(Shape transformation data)
————————
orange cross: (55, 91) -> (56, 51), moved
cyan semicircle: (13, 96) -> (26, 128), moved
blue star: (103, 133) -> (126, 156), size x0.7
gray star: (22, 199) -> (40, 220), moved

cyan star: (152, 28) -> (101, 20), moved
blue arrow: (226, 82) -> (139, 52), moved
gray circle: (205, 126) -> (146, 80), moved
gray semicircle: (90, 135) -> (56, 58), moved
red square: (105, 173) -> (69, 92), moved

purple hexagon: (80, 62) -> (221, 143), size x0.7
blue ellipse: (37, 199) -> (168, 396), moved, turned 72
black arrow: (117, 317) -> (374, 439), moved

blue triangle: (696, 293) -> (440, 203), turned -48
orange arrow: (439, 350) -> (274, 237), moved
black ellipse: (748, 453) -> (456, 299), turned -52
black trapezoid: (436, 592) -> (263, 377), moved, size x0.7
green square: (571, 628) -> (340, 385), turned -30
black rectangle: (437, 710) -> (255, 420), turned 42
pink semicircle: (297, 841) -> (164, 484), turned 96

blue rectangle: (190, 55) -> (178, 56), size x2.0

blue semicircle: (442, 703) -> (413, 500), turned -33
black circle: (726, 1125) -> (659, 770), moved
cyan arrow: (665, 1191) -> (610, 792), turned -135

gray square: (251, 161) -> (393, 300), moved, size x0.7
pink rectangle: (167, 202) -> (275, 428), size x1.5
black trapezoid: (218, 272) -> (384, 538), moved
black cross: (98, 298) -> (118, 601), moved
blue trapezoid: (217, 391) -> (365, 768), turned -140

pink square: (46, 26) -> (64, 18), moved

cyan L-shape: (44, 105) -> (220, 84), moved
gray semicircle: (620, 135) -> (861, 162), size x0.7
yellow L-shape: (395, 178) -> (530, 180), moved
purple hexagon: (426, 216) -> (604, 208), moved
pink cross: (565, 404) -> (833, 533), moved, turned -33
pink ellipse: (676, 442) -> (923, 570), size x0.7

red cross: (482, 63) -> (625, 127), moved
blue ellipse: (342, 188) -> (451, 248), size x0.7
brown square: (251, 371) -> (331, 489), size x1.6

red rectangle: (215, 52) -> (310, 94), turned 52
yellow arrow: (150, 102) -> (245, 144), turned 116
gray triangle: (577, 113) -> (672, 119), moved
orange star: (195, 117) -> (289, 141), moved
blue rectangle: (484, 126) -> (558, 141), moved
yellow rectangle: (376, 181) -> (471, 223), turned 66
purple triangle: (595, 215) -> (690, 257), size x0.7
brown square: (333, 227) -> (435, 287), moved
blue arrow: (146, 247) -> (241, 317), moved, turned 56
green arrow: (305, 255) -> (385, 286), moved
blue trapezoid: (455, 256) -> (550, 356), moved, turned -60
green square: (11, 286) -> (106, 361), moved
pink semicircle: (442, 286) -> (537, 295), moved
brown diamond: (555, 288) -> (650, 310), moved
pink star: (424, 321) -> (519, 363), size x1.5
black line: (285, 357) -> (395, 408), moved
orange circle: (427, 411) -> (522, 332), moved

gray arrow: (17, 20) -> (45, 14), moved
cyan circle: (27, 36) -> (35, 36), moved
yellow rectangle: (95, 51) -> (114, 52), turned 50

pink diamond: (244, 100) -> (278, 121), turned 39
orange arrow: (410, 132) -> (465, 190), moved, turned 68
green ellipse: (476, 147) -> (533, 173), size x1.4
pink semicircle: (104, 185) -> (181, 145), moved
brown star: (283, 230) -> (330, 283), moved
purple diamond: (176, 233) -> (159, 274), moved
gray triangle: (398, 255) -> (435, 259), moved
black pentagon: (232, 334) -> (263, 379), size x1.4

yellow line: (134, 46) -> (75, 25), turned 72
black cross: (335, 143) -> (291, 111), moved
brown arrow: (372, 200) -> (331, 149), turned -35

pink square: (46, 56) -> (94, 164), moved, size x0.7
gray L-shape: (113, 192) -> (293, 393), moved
————————
Exercise objective => Please return the lines above that run from the line containing "yellow rectangle: (376, 181)" to the line containing "pink star: (424, 321)", inclusive, exactly and with no other lines.

Exercise result =>
yellow rectangle: (376, 181) -> (471, 223), turned 66
purple triangle: (595, 215) -> (690, 257), size x0.7
brown square: (333, 227) -> (435, 287), moved
blue arrow: (146, 247) -> (241, 317), moved, turned 56
green arrow: (305, 255) -> (385, 286), moved
blue trapezoid: (455, 256) -> (550, 356), moved, turned -60
green square: (11, 286) -> (106, 361), moved
pink semicircle: (442, 286) -> (537, 295), moved
brown diamond: (555, 288) -> (650, 310), moved
pink star: (424, 321) -> (519, 363), size x1.5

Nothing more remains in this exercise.